TASK GOAL: Write only the number of lines in the data that include the word "turquoise".

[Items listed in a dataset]

+-------+

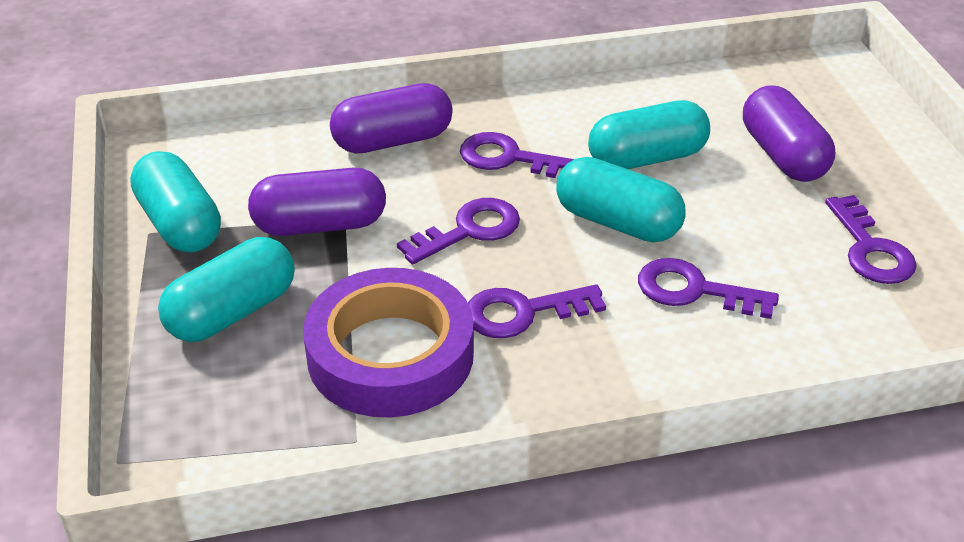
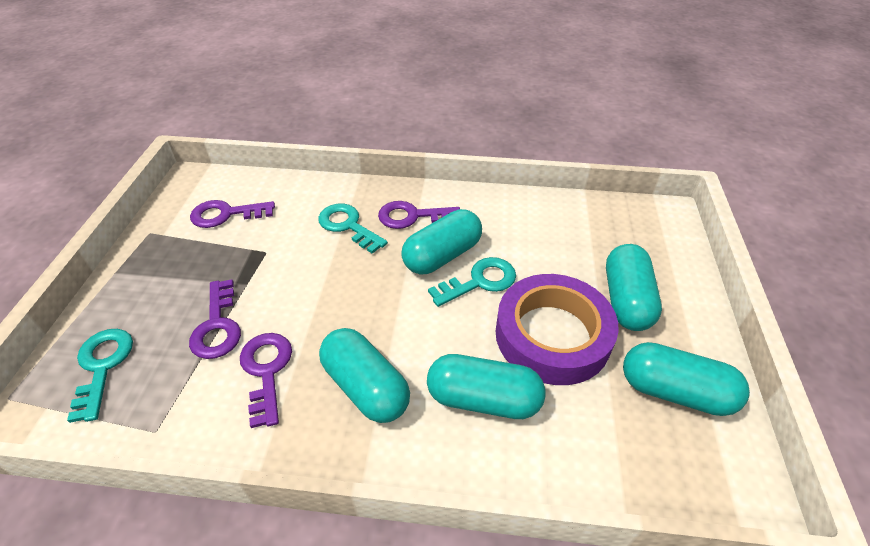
purple capsule: 3 -> 0
purple key: 5 -> 4
turquoise capsule: 4 -> 5
turquoise key: 0 -> 3

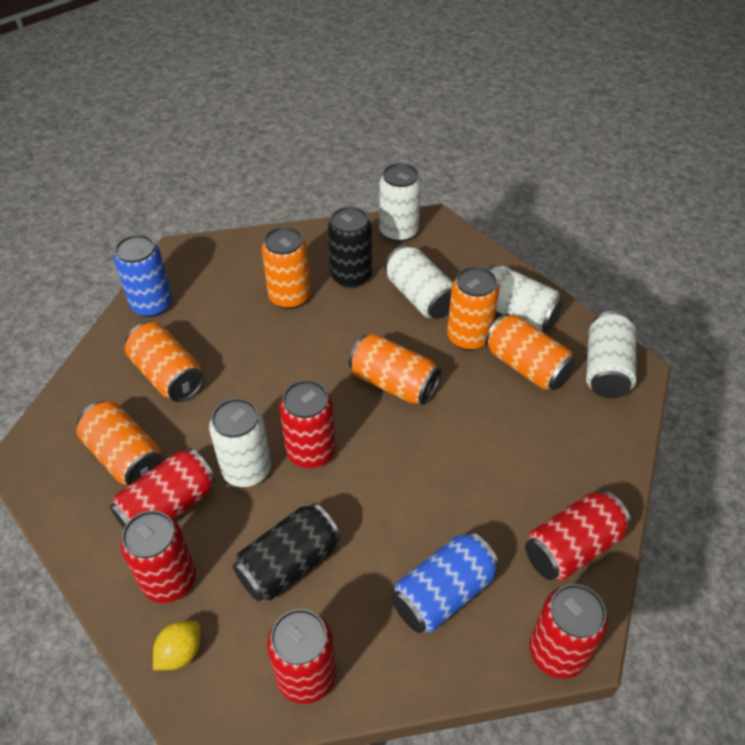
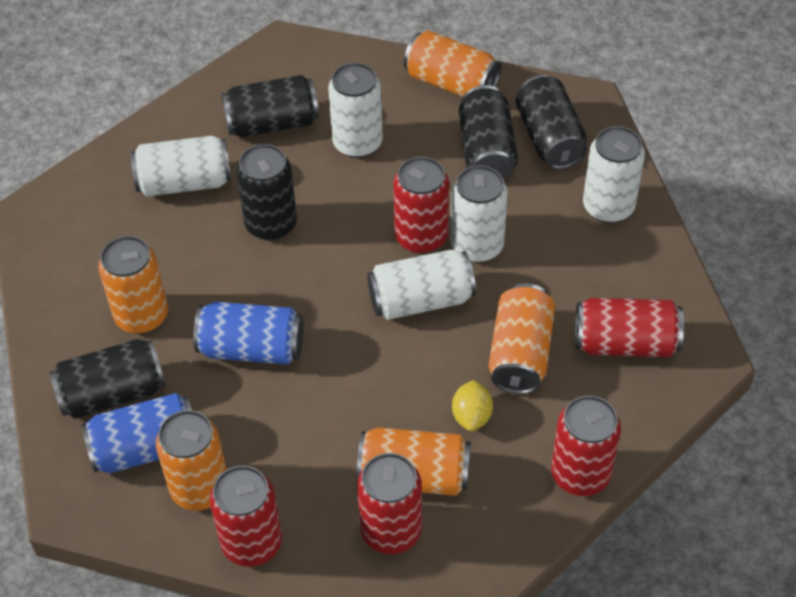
black can: 2 -> 5
orange can: 6 -> 5
red can: 6 -> 5

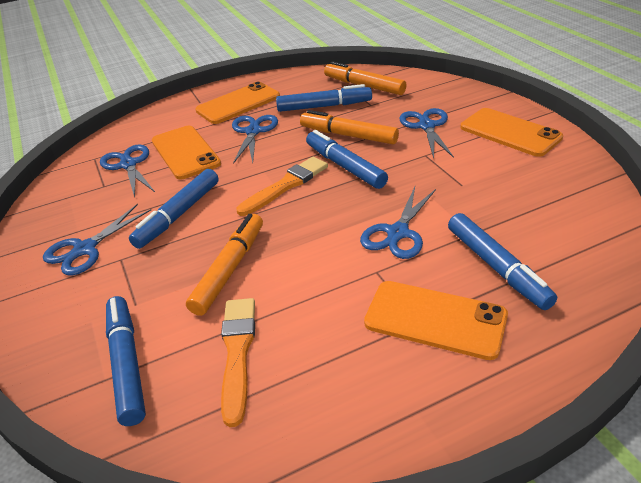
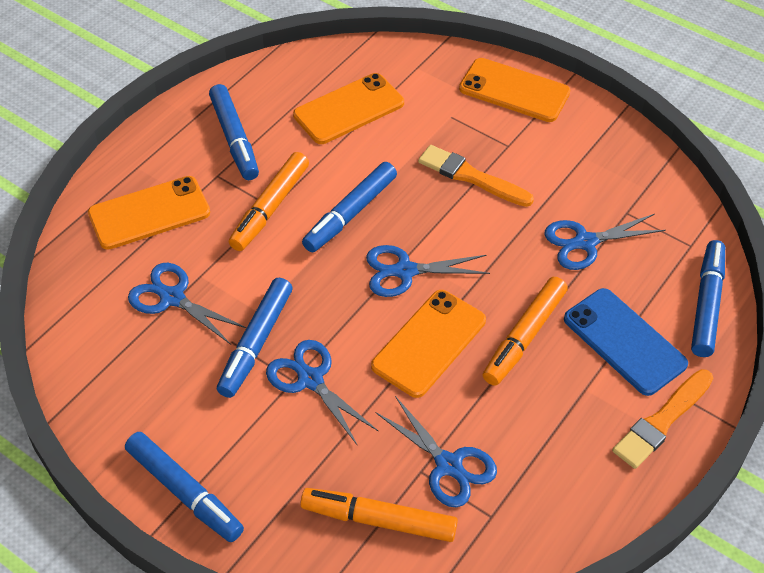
blue phone: 0 -> 1

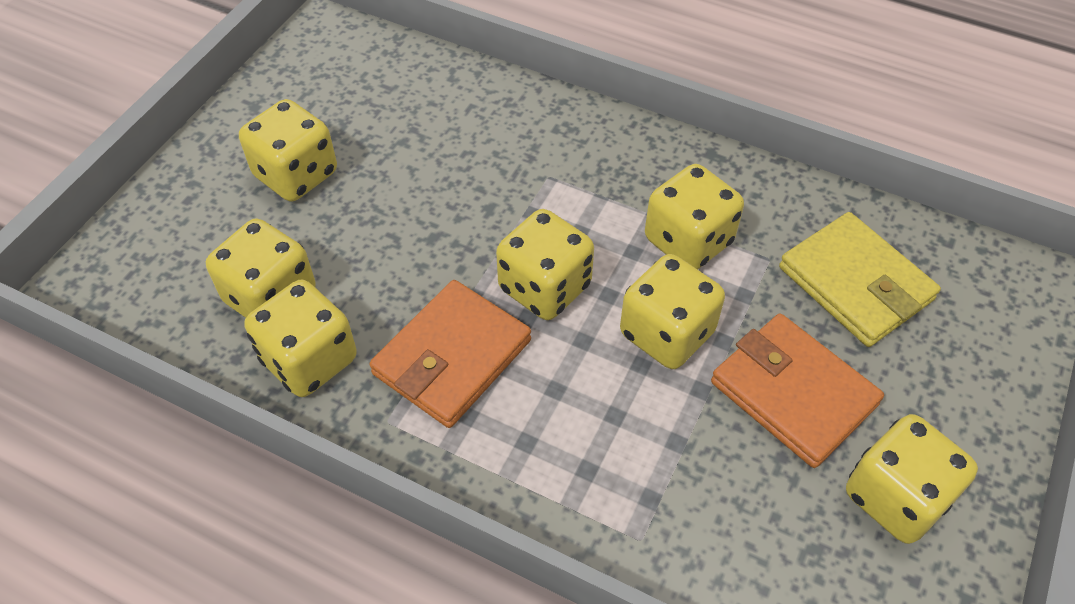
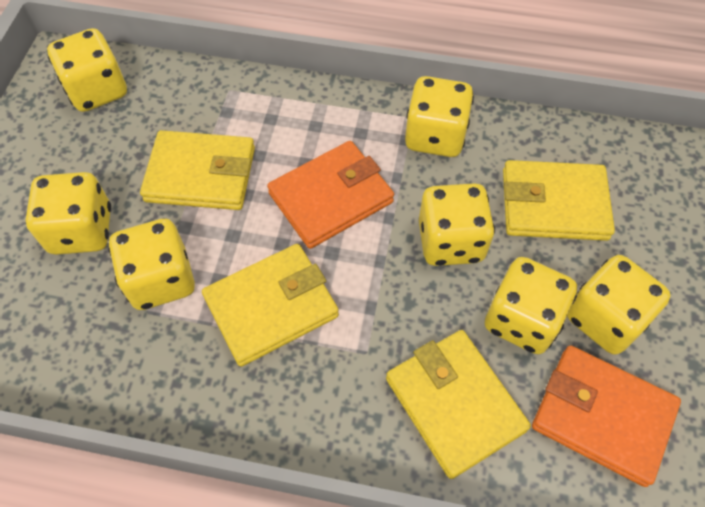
yellow wallet: 1 -> 4

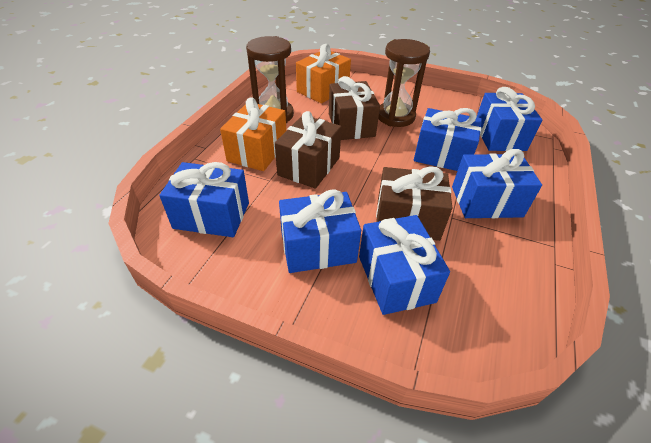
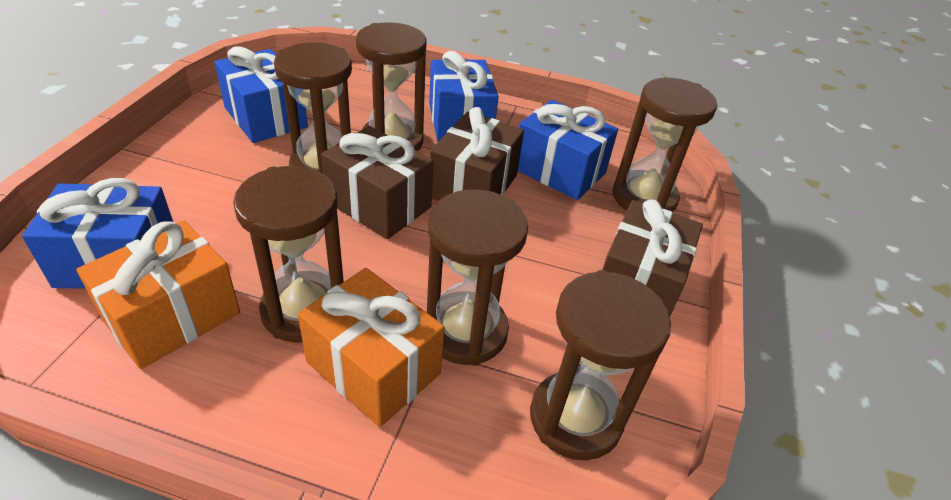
blue gift: 6 -> 4
brown hourglass: 2 -> 6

+-------+

ANSWER BOX: 2